══ INPUT

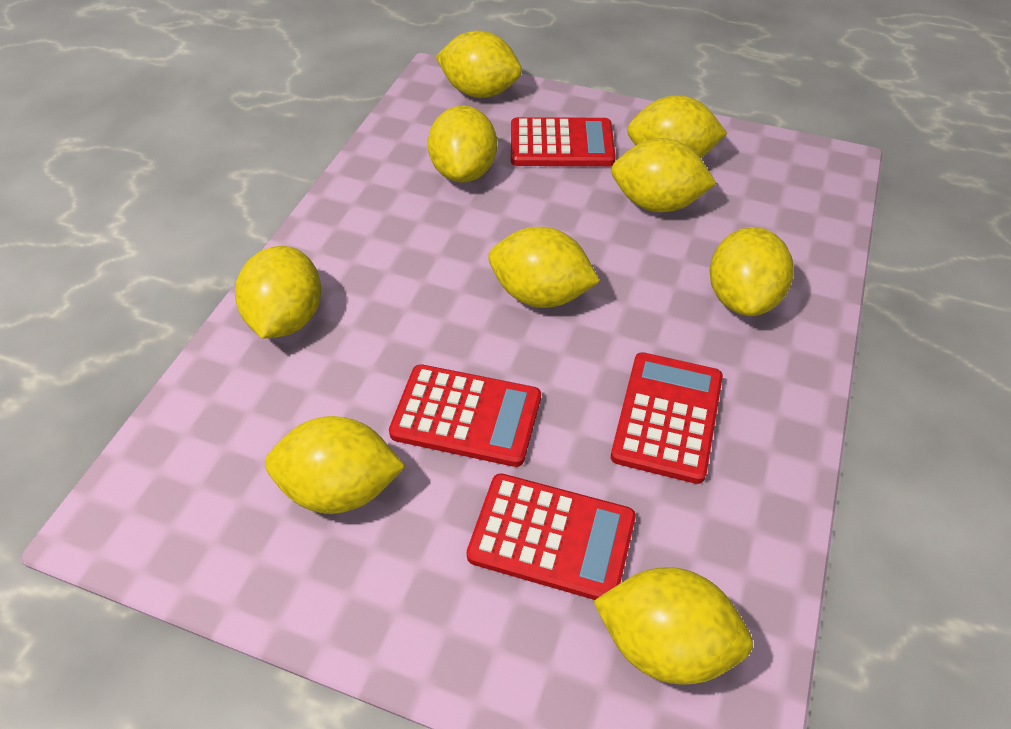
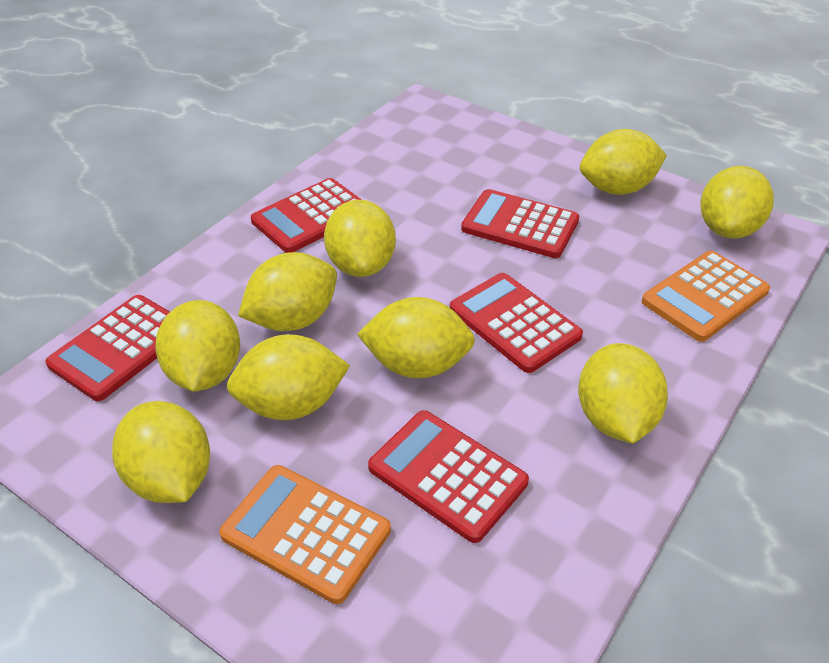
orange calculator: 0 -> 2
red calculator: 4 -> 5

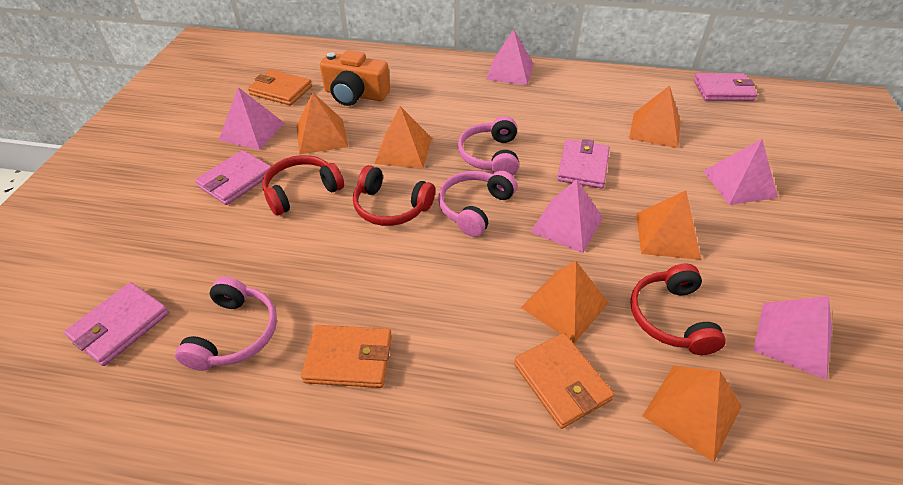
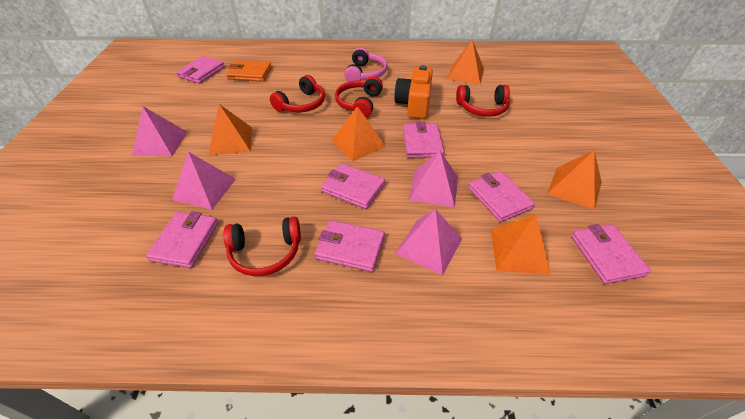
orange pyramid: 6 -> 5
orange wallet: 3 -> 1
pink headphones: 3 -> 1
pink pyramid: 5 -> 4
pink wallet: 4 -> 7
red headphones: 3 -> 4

════
══ INPUT

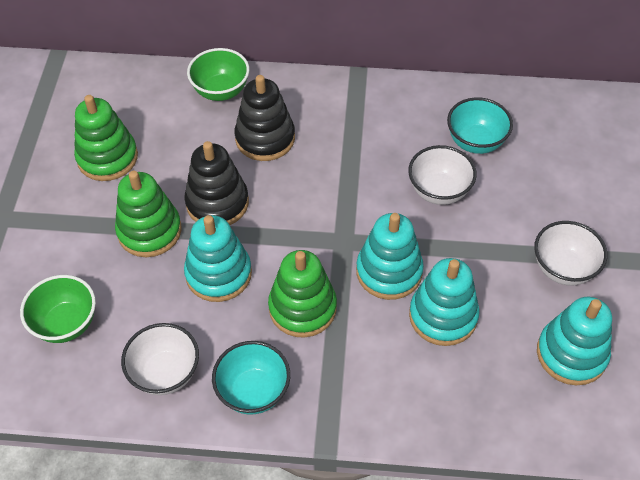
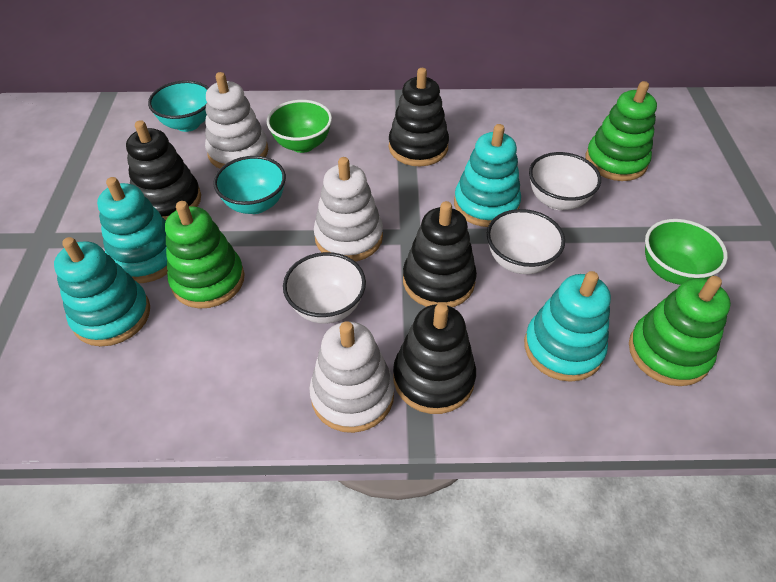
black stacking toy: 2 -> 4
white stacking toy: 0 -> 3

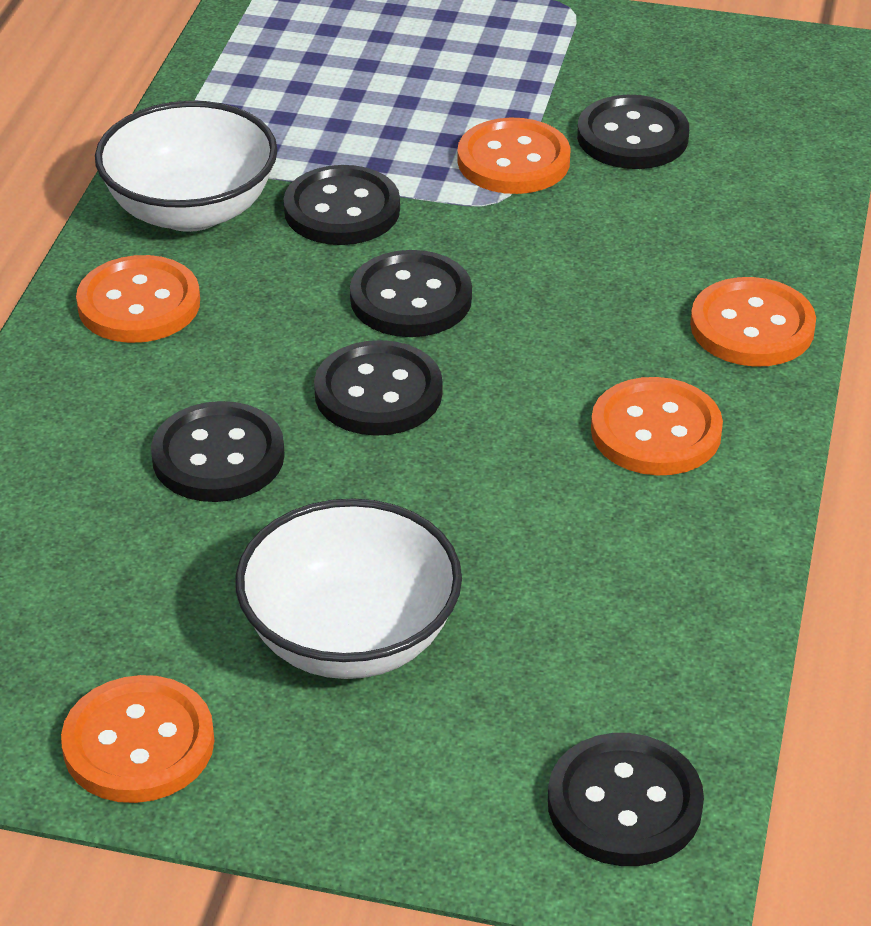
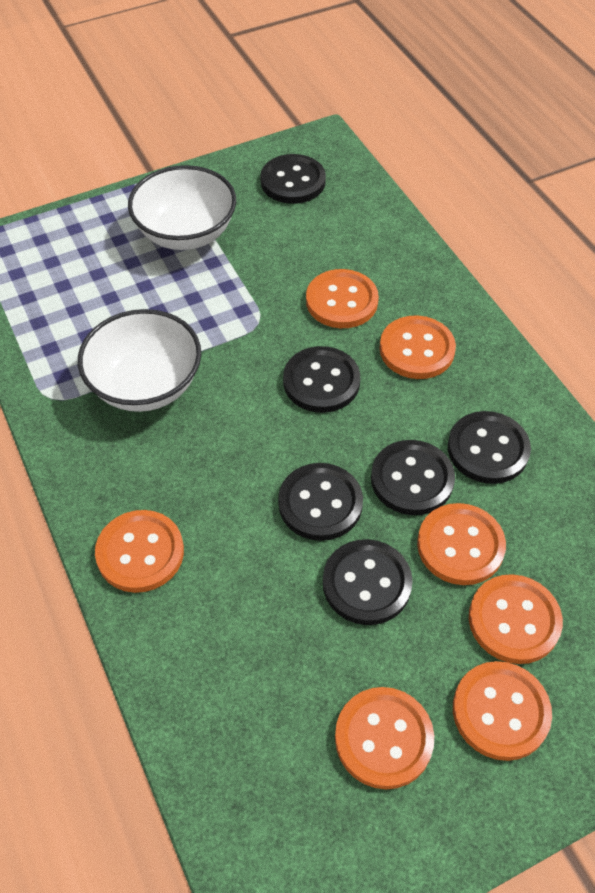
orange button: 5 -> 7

════
══ INPUT

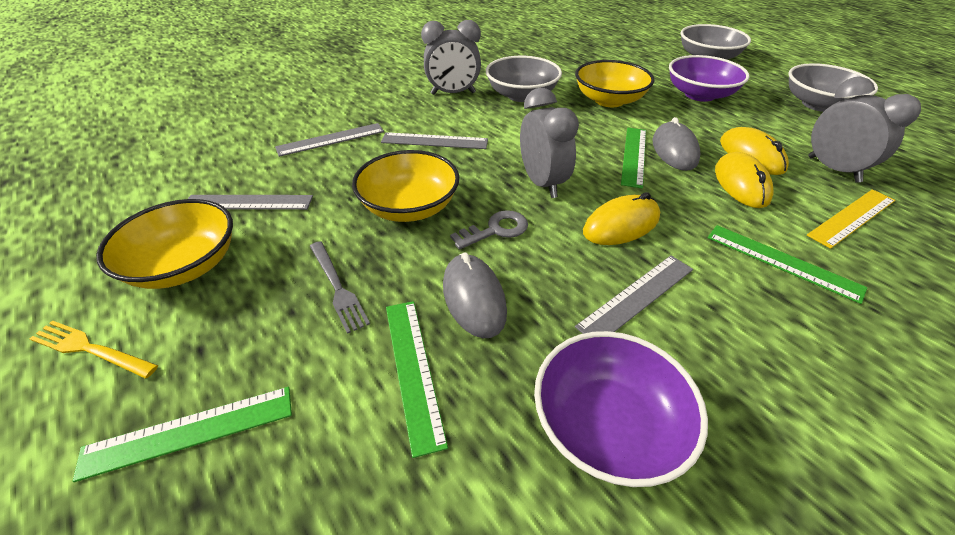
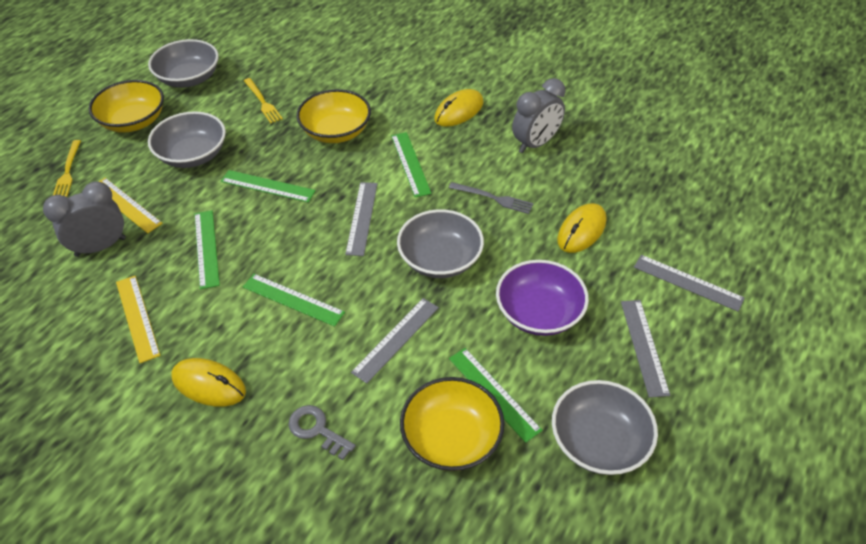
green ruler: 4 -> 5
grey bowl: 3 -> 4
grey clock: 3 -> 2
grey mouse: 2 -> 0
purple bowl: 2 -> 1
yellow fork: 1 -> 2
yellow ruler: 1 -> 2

════

=== GOAL OF THE EXERCISE ===
All that is wanted is the lines above between the one containing "orange calculator: 0 -> 2" and the one containing "red headphones: 3 -> 4", inclusive, restated word for word, with pictures omitted.

=== TASK OUTPUT ===
orange calculator: 0 -> 2
red calculator: 4 -> 5

orange pyramid: 6 -> 5
orange wallet: 3 -> 1
pink headphones: 3 -> 1
pink pyramid: 5 -> 4
pink wallet: 4 -> 7
red headphones: 3 -> 4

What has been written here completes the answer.